_TASK BRIEF_: Going from the top of the data below, give again each line through the one containing "pink glasses: 5 -> 4", both ends kept.

*** RECORDS FOR THIS EXERCISE Section Begins ***

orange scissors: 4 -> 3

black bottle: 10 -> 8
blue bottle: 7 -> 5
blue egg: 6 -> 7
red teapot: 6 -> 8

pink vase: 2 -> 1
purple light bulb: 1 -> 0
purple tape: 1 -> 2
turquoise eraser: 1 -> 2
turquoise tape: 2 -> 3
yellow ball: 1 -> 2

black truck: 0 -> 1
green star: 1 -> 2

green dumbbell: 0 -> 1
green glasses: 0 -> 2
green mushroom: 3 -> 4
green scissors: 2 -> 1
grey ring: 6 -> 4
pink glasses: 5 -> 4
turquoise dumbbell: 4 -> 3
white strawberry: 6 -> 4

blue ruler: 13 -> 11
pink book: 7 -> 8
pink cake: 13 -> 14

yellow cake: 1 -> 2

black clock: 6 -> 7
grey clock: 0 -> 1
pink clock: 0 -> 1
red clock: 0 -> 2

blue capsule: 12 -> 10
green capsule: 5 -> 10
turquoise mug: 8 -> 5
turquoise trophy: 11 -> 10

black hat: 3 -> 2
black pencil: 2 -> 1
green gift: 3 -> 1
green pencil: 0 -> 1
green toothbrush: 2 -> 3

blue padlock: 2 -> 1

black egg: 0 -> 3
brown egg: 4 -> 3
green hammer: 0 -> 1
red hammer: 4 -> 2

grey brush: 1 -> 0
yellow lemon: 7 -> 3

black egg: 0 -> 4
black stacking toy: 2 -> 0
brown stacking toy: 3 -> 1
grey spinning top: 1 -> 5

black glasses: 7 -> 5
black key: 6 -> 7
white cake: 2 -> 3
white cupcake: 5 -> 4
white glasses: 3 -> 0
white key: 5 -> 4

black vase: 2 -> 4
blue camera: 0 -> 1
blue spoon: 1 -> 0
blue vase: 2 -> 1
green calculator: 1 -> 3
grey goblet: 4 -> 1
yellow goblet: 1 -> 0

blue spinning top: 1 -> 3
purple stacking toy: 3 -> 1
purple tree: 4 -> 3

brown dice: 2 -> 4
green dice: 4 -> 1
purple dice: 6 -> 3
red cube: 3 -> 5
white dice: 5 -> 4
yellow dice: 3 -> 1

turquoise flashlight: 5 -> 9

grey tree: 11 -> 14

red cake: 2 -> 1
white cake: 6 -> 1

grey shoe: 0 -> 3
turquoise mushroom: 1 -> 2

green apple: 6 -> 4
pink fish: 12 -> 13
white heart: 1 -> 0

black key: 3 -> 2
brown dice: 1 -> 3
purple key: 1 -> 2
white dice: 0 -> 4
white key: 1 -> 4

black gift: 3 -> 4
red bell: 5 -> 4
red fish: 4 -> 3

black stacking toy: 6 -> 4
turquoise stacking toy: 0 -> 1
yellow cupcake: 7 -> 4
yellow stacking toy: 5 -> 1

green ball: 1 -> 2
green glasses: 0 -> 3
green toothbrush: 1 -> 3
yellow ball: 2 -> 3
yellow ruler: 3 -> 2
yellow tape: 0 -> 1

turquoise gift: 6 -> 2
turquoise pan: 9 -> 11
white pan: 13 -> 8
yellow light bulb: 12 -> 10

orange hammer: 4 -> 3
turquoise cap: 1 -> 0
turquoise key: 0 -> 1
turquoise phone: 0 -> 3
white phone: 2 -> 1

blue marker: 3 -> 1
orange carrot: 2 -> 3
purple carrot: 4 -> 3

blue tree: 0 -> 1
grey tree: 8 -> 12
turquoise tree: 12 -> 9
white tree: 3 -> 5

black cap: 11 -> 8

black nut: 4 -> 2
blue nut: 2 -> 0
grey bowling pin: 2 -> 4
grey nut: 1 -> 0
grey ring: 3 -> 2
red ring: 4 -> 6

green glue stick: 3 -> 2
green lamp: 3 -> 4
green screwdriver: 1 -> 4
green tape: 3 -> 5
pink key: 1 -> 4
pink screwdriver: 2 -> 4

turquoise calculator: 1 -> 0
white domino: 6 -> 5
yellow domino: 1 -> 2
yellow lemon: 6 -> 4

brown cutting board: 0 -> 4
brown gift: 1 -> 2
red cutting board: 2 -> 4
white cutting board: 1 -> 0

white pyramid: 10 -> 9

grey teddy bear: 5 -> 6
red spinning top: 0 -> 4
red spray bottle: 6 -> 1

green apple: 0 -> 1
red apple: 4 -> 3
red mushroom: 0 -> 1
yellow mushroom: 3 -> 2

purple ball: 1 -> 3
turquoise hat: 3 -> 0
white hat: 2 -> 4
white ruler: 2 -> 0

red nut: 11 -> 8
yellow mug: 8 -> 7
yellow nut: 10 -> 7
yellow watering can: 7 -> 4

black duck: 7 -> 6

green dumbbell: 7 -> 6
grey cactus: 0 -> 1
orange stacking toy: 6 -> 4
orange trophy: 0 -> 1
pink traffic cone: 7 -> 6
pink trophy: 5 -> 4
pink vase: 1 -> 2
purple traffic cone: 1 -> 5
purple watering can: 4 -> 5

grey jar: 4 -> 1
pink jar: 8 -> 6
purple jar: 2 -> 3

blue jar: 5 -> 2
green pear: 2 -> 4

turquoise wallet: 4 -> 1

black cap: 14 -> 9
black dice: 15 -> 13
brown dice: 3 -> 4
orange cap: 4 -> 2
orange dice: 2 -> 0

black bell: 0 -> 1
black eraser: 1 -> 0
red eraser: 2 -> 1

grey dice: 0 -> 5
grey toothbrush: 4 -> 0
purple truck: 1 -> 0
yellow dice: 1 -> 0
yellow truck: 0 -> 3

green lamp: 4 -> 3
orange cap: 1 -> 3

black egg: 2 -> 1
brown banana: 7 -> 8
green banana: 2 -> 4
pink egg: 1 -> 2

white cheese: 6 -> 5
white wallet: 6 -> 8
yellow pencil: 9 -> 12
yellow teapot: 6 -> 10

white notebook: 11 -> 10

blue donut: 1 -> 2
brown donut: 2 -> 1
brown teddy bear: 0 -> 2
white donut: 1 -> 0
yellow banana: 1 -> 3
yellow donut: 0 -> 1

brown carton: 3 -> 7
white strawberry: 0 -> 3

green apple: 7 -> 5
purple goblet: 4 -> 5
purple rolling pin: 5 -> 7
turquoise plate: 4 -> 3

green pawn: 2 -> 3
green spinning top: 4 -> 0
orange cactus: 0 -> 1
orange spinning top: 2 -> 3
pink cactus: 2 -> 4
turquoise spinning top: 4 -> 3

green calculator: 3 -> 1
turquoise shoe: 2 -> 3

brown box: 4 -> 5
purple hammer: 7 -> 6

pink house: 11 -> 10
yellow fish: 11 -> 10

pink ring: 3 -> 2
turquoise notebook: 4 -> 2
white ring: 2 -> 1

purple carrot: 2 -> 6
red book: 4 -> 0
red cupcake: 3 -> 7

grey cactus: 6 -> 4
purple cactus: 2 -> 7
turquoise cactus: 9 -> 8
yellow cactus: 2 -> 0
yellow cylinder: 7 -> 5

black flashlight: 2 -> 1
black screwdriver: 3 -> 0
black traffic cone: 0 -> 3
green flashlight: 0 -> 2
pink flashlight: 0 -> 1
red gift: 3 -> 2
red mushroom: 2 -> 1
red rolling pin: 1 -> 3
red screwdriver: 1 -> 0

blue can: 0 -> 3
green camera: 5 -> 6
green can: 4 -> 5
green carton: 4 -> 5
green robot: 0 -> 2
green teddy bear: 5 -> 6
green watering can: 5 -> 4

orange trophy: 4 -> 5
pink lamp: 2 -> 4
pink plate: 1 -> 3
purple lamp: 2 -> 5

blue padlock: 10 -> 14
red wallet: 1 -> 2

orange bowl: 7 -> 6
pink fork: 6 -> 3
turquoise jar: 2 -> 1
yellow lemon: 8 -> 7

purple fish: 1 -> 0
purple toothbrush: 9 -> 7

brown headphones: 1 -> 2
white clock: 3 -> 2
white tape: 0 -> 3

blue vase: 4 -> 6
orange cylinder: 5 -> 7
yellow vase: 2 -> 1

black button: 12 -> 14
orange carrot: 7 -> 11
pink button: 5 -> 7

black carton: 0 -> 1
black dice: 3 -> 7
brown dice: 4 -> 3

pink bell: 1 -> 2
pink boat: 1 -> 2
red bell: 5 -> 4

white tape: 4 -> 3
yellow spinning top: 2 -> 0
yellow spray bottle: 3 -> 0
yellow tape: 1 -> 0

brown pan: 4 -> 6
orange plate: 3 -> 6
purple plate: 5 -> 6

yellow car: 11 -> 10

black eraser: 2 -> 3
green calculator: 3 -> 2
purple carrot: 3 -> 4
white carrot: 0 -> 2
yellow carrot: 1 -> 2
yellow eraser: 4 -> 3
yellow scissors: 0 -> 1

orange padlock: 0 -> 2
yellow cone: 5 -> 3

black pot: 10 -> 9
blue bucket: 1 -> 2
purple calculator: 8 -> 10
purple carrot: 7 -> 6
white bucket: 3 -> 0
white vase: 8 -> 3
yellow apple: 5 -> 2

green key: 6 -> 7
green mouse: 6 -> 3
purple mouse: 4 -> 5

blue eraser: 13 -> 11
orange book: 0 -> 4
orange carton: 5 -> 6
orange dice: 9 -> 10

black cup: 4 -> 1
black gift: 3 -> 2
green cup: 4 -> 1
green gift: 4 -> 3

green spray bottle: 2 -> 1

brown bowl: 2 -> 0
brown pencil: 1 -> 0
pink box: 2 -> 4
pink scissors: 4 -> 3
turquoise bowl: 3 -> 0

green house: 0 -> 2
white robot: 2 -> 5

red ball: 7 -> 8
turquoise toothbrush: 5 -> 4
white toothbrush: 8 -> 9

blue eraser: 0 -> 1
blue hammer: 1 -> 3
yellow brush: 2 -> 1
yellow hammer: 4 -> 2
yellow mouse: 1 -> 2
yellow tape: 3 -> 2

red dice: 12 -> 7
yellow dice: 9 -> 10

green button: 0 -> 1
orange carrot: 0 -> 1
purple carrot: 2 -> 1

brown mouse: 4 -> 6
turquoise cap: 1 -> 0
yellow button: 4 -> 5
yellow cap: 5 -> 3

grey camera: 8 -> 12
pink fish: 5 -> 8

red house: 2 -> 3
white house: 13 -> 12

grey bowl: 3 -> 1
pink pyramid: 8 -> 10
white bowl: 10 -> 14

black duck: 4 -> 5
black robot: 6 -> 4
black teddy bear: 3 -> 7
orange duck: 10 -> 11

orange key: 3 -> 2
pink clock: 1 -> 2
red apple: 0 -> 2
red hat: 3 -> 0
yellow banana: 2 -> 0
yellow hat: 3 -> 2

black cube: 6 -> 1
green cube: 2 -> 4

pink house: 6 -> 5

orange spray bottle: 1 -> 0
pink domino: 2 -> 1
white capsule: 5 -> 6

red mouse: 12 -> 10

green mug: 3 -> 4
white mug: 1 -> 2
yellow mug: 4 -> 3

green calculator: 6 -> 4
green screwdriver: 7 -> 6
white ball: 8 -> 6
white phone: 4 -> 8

*** RECORDS FOR THIS EXERCISE Section Ends ***

_REPLY_:
orange scissors: 4 -> 3

black bottle: 10 -> 8
blue bottle: 7 -> 5
blue egg: 6 -> 7
red teapot: 6 -> 8

pink vase: 2 -> 1
purple light bulb: 1 -> 0
purple tape: 1 -> 2
turquoise eraser: 1 -> 2
turquoise tape: 2 -> 3
yellow ball: 1 -> 2

black truck: 0 -> 1
green star: 1 -> 2

green dumbbell: 0 -> 1
green glasses: 0 -> 2
green mushroom: 3 -> 4
green scissors: 2 -> 1
grey ring: 6 -> 4
pink glasses: 5 -> 4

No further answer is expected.